→ **Description of the task**: Leave the pictures out and reproduce, exactly, the lines from the one with "(393, 164) = (271, 204): green" through the end of the entries below.
[Record extracts]
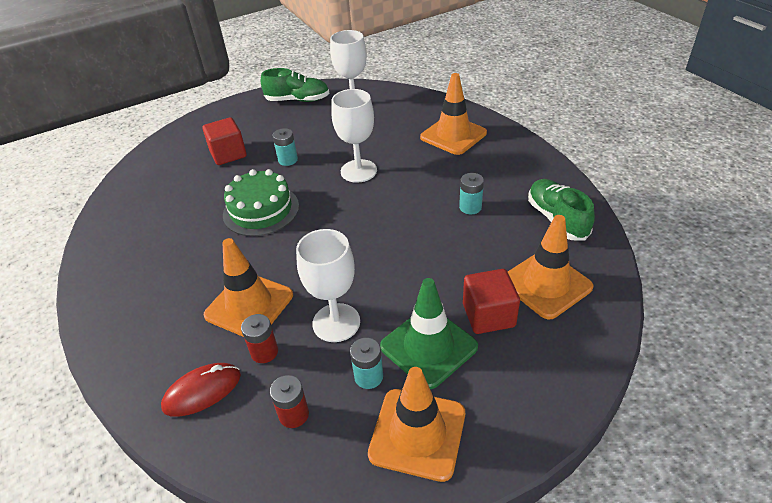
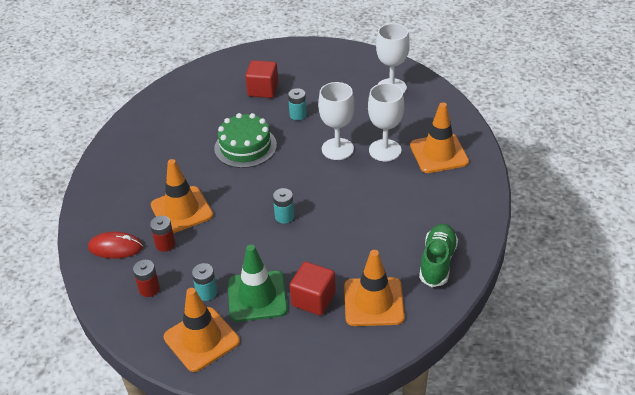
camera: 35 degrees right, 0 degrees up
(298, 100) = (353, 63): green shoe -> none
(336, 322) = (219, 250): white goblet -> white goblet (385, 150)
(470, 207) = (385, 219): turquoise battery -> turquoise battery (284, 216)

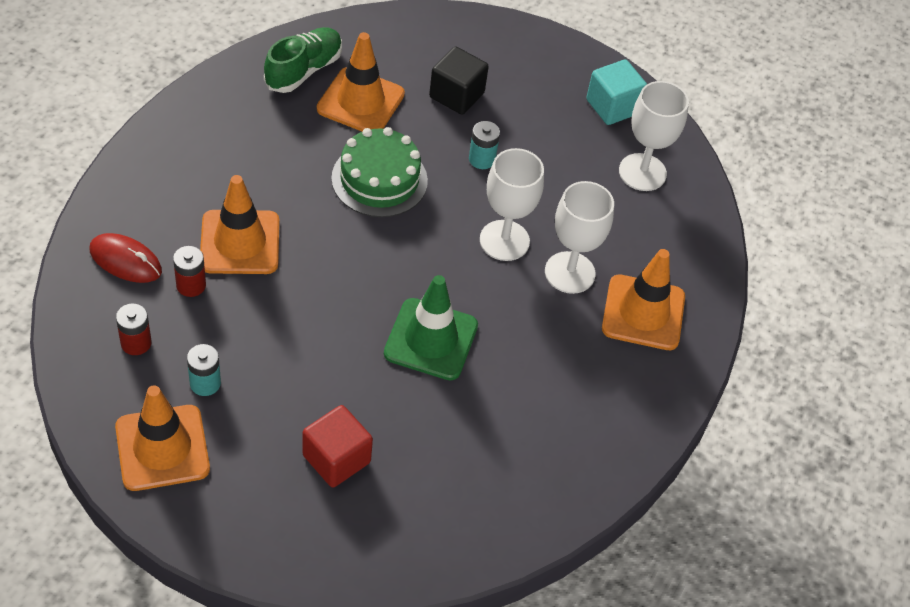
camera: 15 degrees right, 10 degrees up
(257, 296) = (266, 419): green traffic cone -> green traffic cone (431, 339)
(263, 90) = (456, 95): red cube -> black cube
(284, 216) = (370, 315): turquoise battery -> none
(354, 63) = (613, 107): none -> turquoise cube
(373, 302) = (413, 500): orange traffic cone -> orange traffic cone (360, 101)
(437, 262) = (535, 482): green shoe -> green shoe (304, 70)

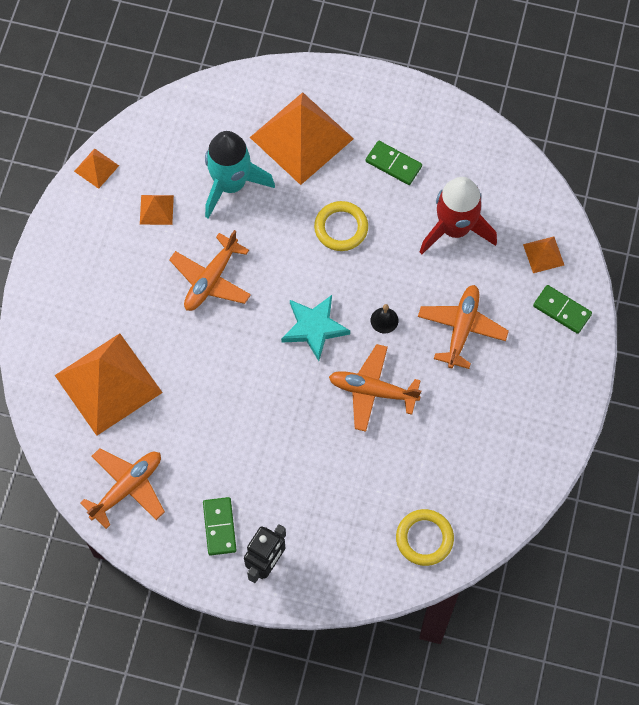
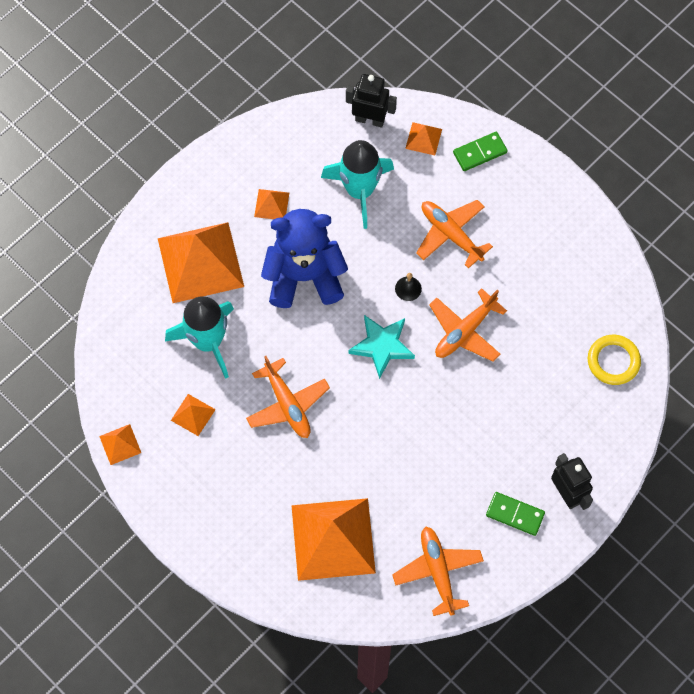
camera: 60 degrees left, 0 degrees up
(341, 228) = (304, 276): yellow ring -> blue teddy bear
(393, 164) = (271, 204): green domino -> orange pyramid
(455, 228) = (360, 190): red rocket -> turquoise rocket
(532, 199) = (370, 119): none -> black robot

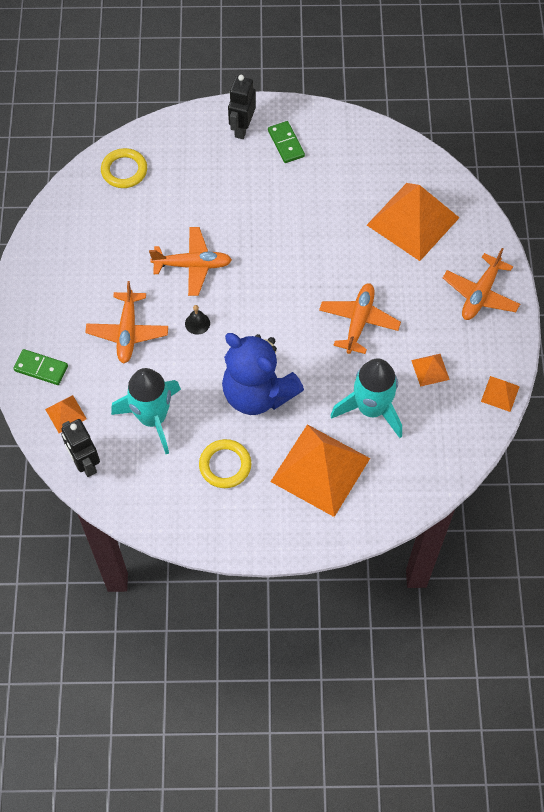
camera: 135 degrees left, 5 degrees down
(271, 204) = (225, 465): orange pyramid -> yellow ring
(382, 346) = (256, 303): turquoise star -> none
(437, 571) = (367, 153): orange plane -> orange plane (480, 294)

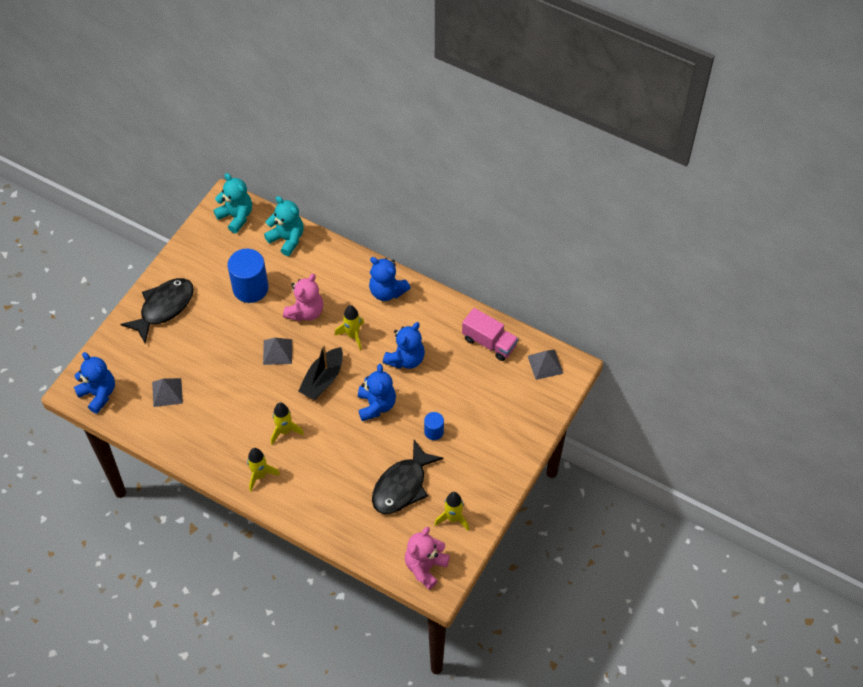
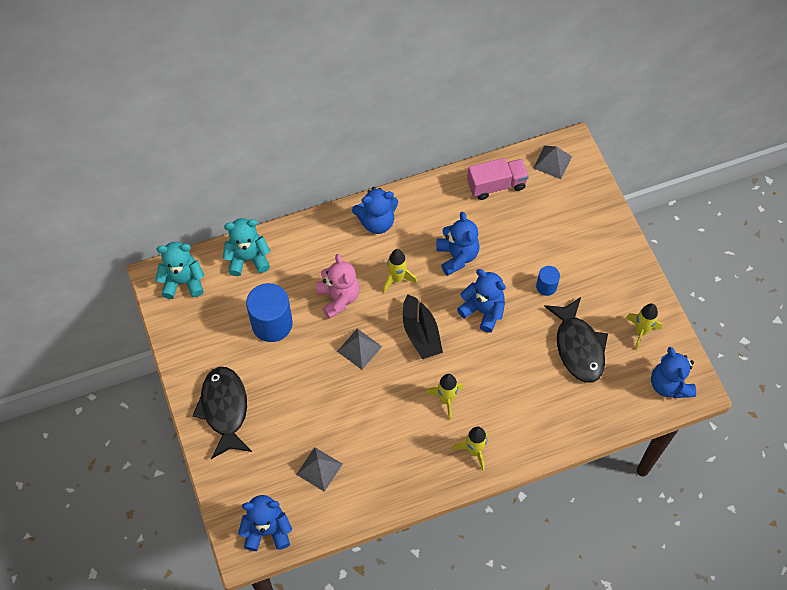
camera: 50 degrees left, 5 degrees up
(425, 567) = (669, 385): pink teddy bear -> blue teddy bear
[/Record extracts]
→ **Worked solution**:
(393, 164) = (271, 204): green domino -> orange pyramid
(455, 228) = (360, 190): red rocket -> turquoise rocket
(532, 199) = (370, 119): none -> black robot

camera: 135 degrees left, 5 degrees down
(271, 204) = (225, 465): orange pyramid -> yellow ring
(382, 346) = (256, 303): turquoise star -> none
(437, 571) = (367, 153): orange plane -> orange plane (480, 294)

camera: 50 degrees left, 5 degrees up
(425, 567) = (669, 385): pink teddy bear -> blue teddy bear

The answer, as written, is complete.